§ Problem: Nothing except the pictures should be left out when you reproduce the listing exactly.

§ Recorded data:
***

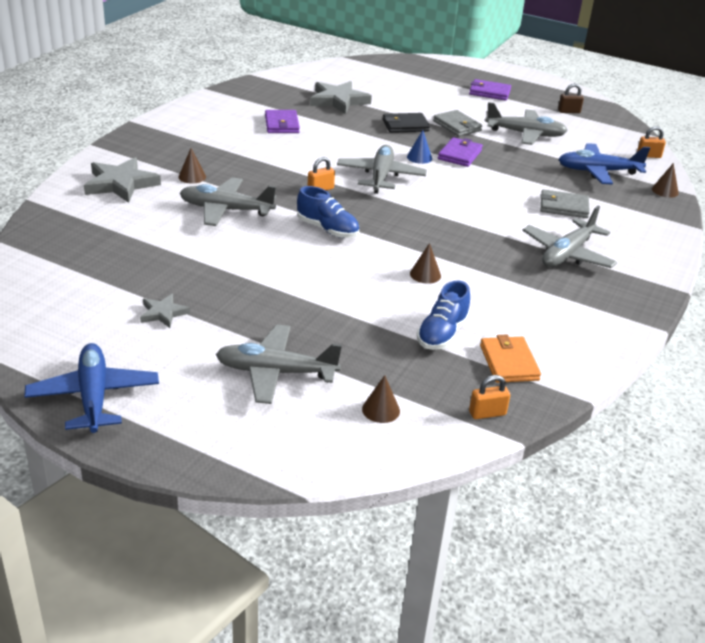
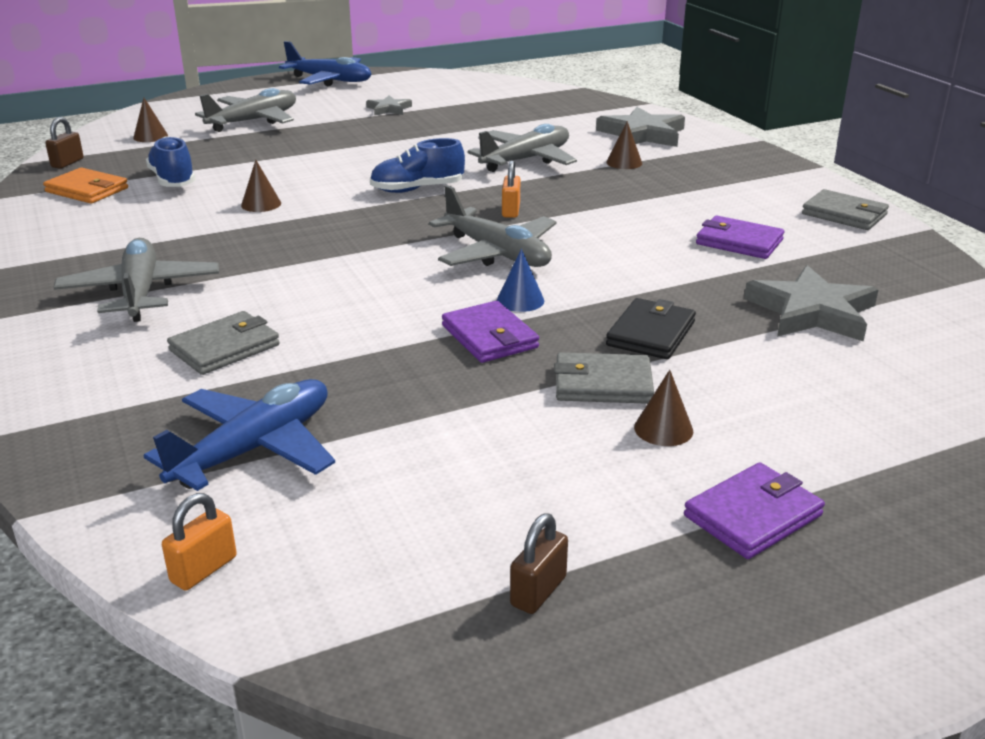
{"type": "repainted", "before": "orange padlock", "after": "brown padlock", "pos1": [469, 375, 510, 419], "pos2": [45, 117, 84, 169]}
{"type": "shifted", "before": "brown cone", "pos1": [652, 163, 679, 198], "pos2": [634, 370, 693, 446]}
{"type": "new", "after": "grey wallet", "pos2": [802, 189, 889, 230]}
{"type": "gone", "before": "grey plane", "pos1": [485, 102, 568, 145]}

***

§ Response for this exercise:
{"type": "repainted", "before": "orange padlock", "after": "brown padlock", "pos1": [469, 375, 510, 419], "pos2": [45, 117, 84, 169]}
{"type": "shifted", "before": "brown cone", "pos1": [652, 163, 679, 198], "pos2": [634, 370, 693, 446]}
{"type": "new", "after": "grey wallet", "pos2": [802, 189, 889, 230]}
{"type": "gone", "before": "grey plane", "pos1": [485, 102, 568, 145]}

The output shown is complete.